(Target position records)
..........

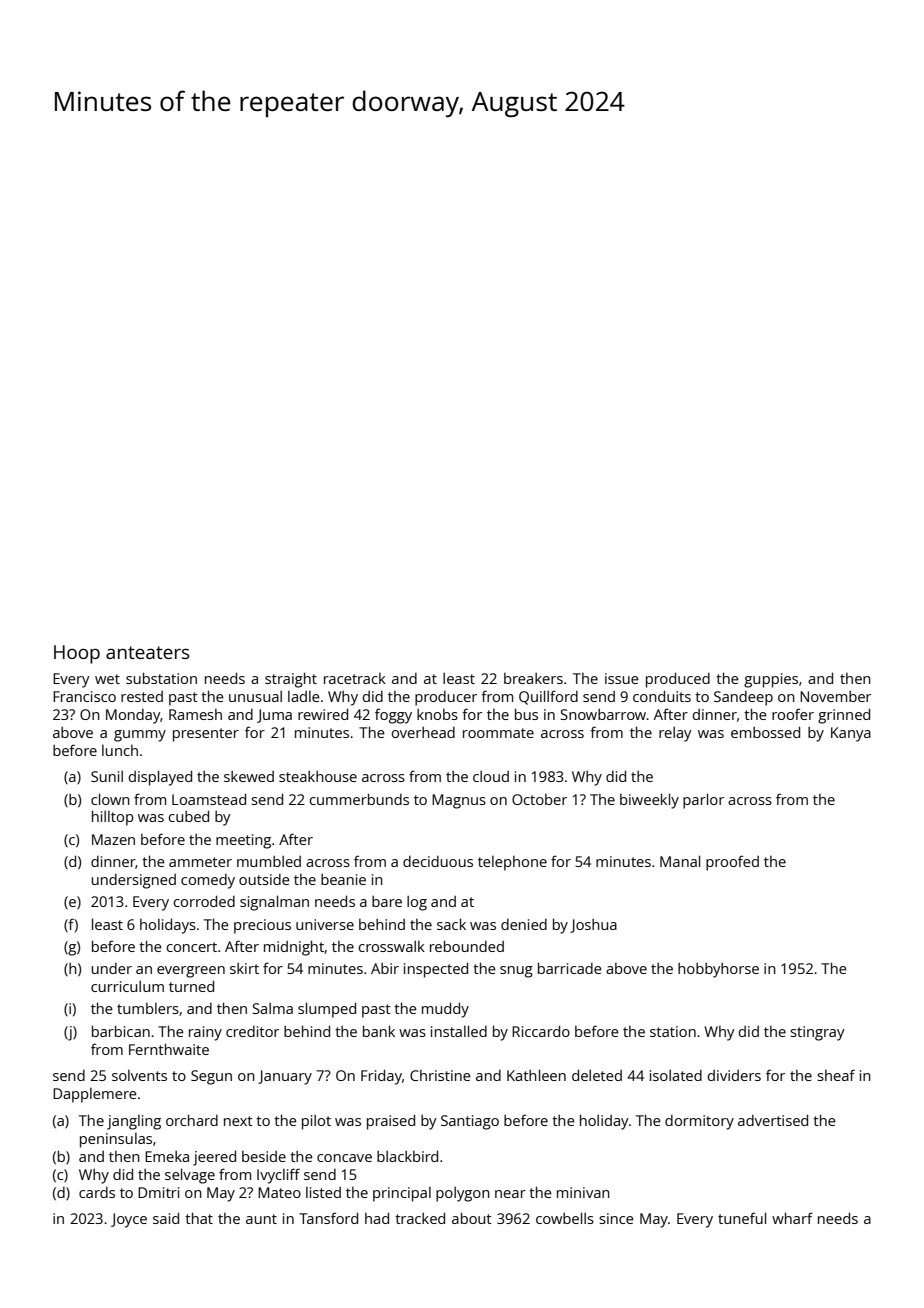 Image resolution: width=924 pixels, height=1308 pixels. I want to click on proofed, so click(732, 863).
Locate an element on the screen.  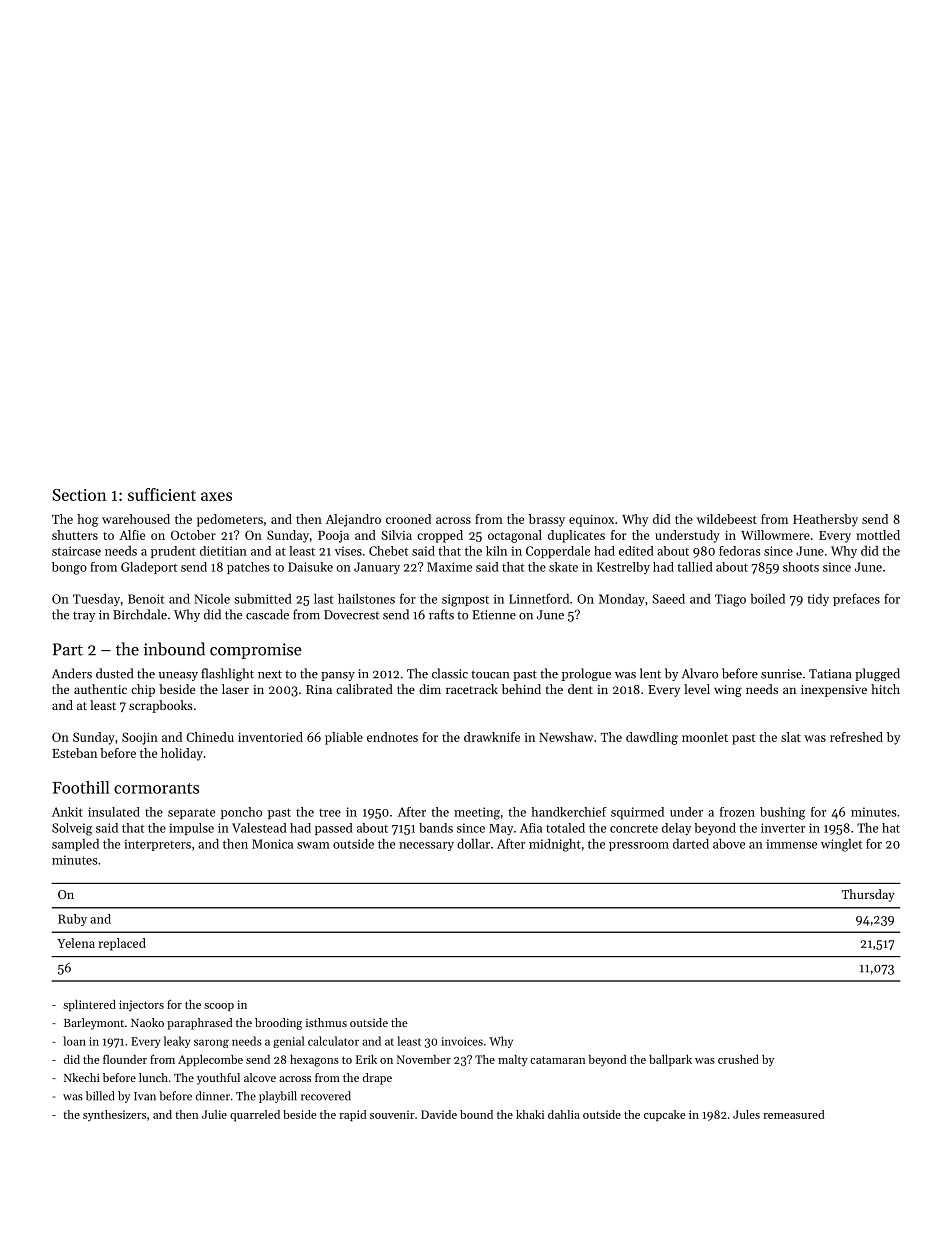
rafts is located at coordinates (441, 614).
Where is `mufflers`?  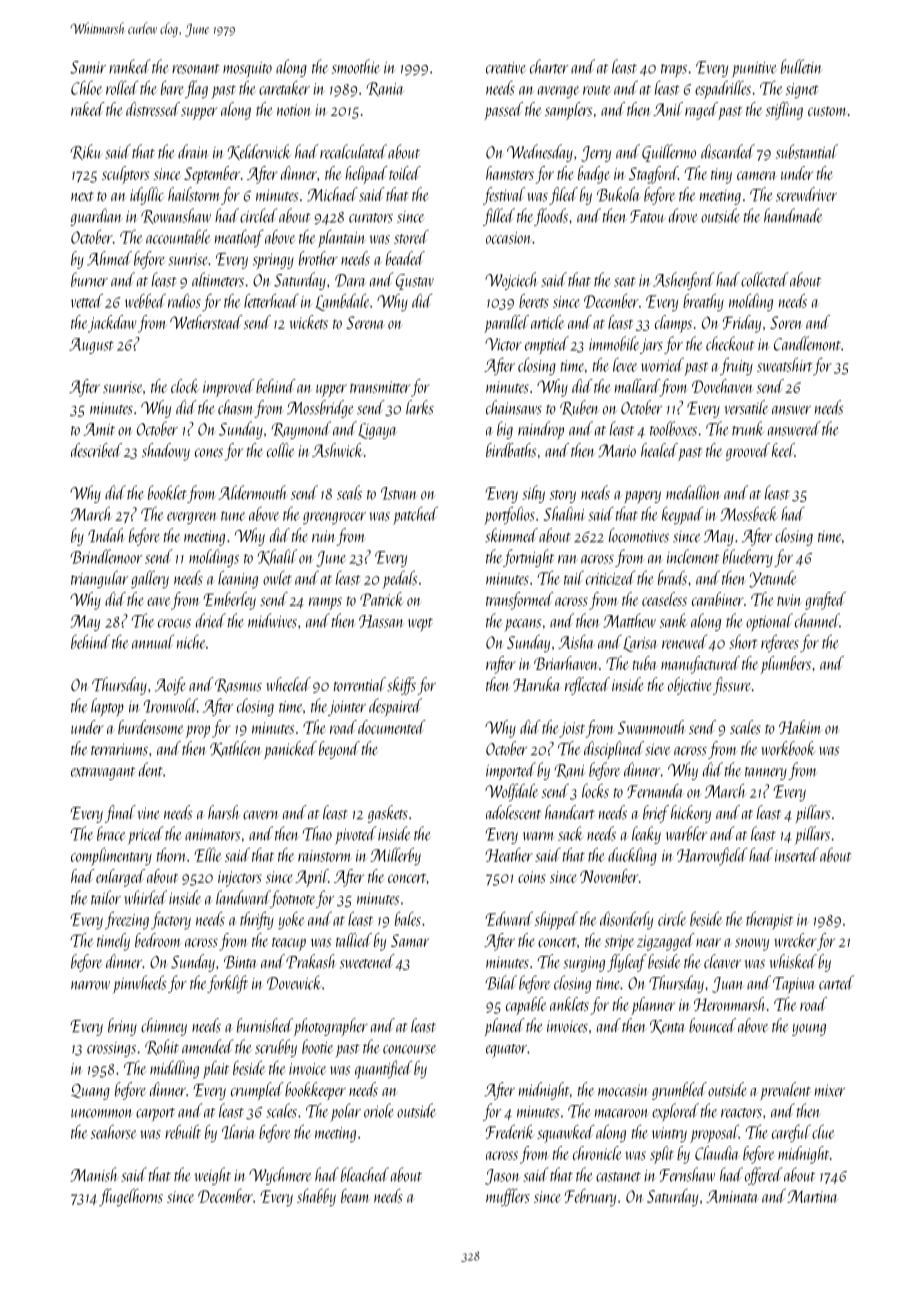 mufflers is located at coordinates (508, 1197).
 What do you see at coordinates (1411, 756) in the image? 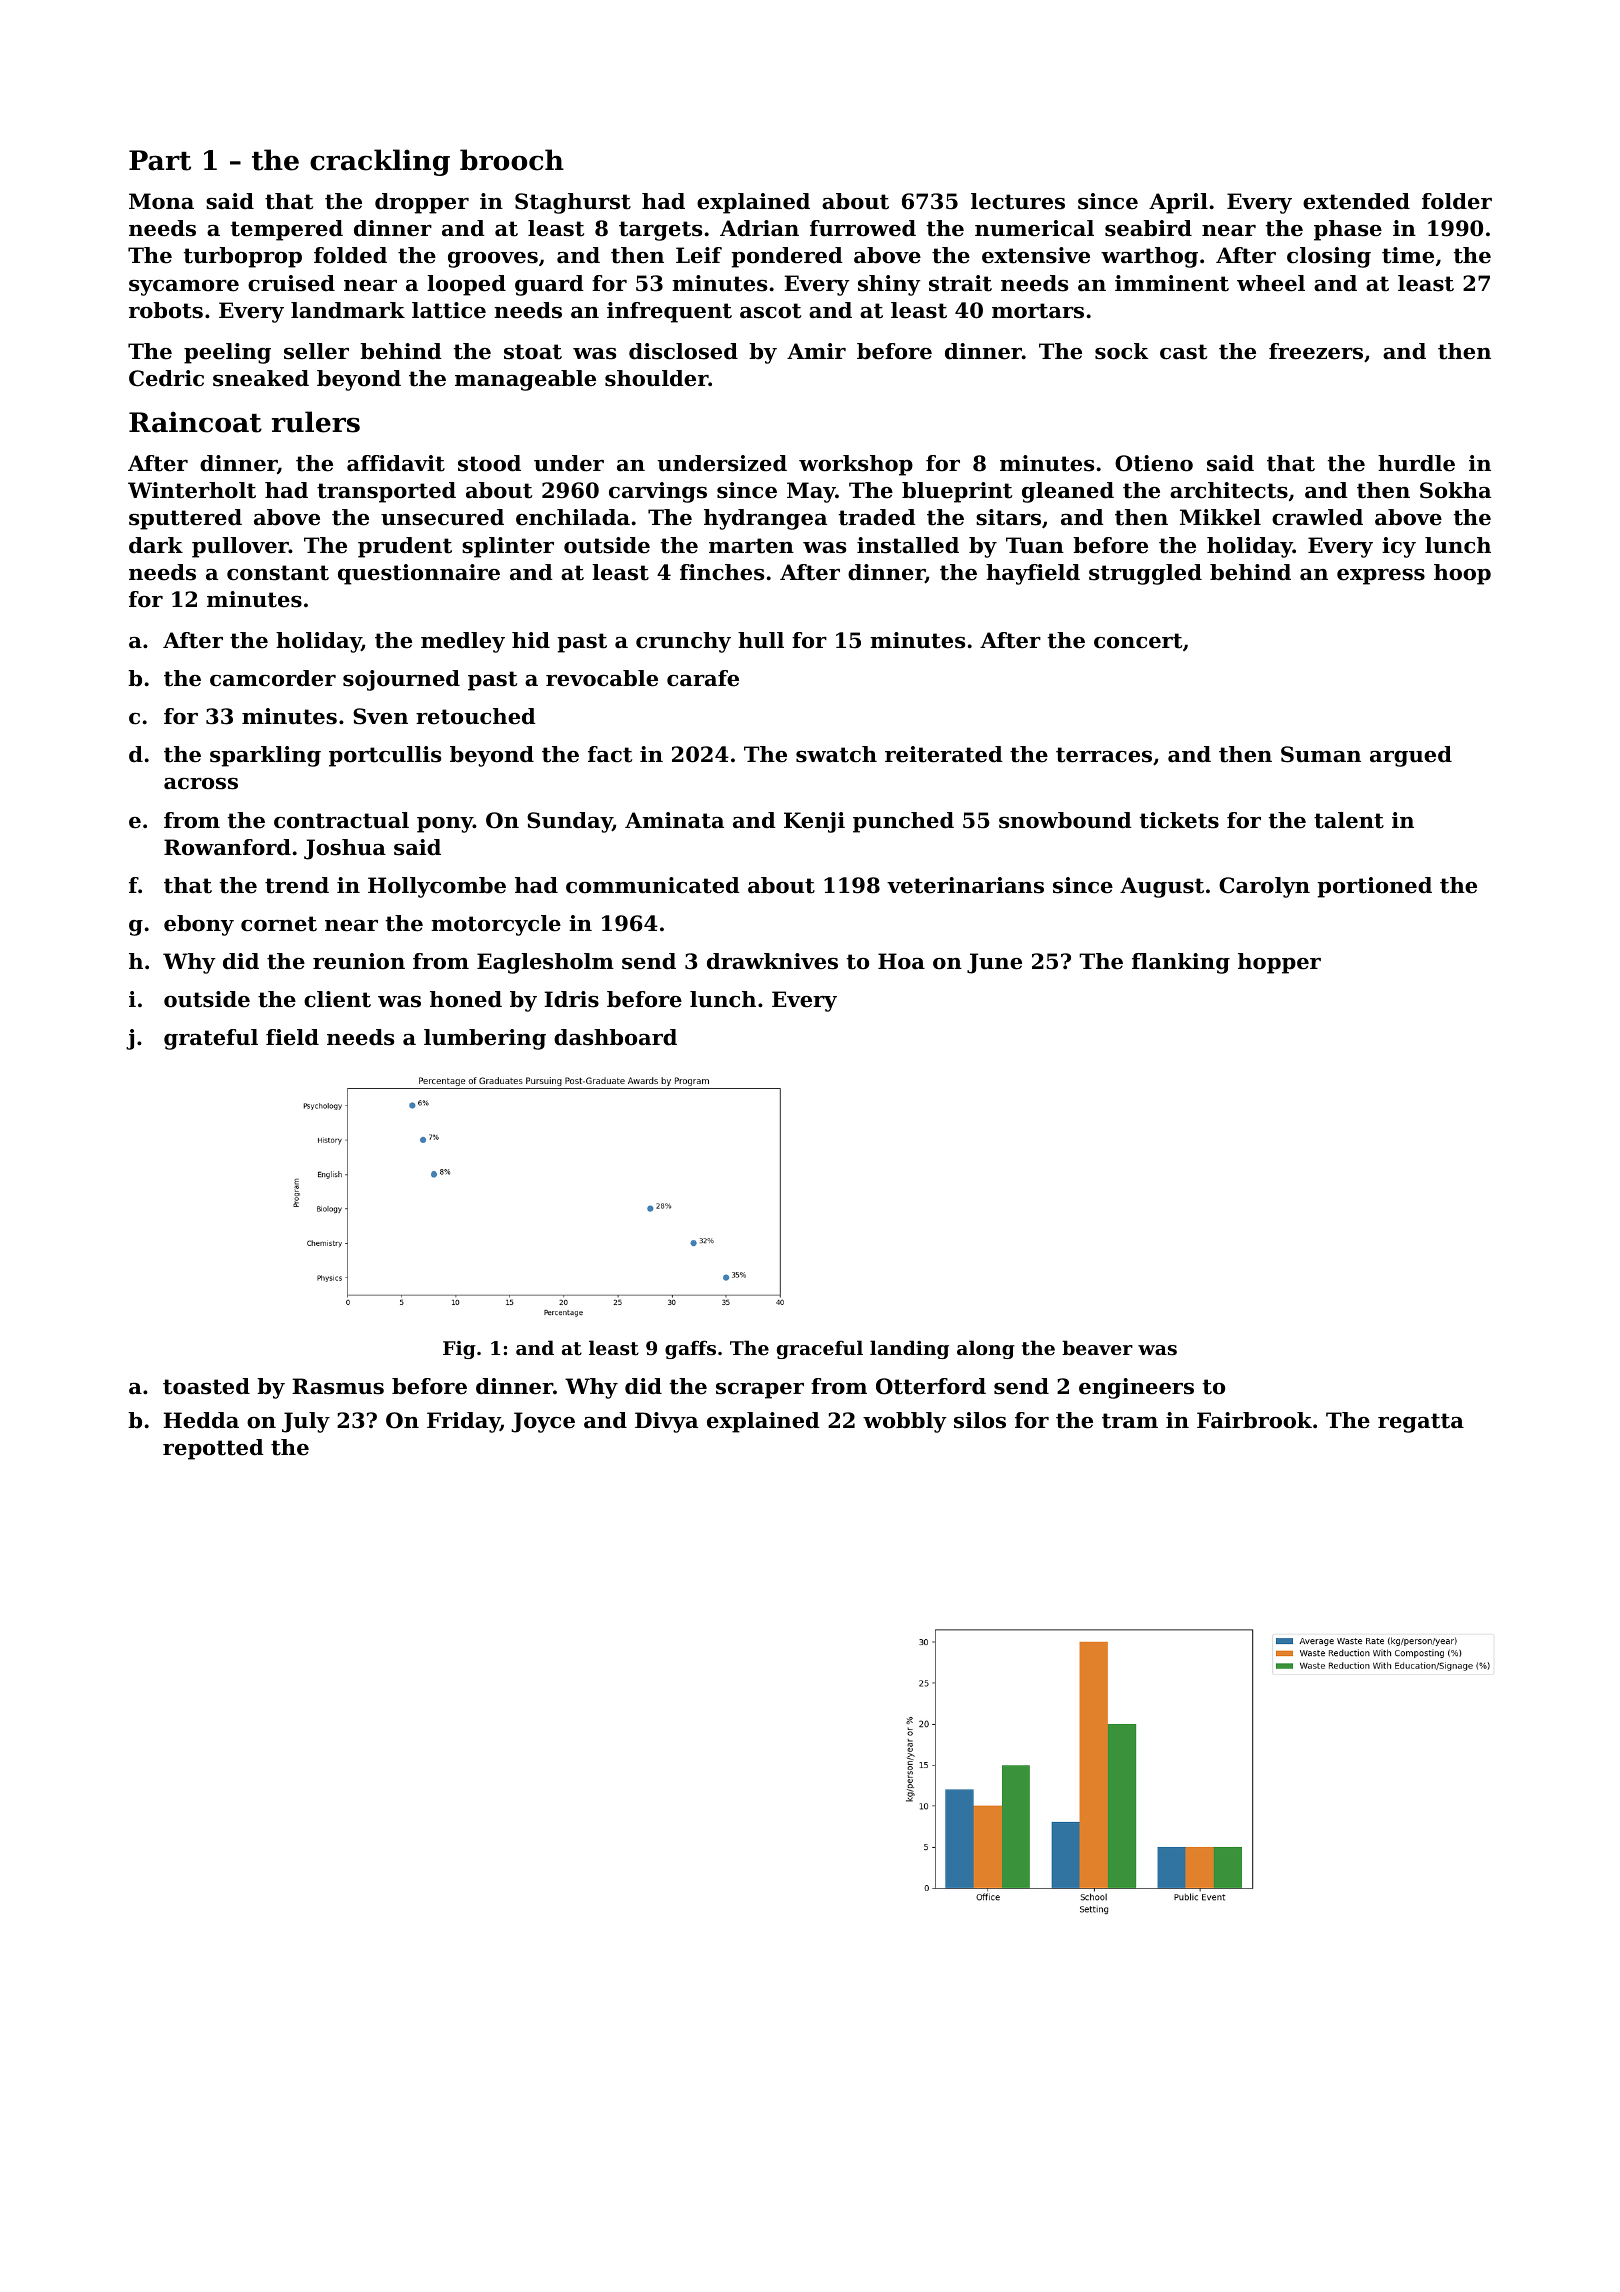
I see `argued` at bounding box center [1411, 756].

..........

**Task details**
Rewrite the data from the line containing "What do you" through the end of the data, replacing "image" with "screenshot" and leaving everything else unchanged. Omit the pictures from your answer.

**Written reply**
 What do you see at coordinates (1411, 756) in the screenshot? 
I see `argued` at bounding box center [1411, 756].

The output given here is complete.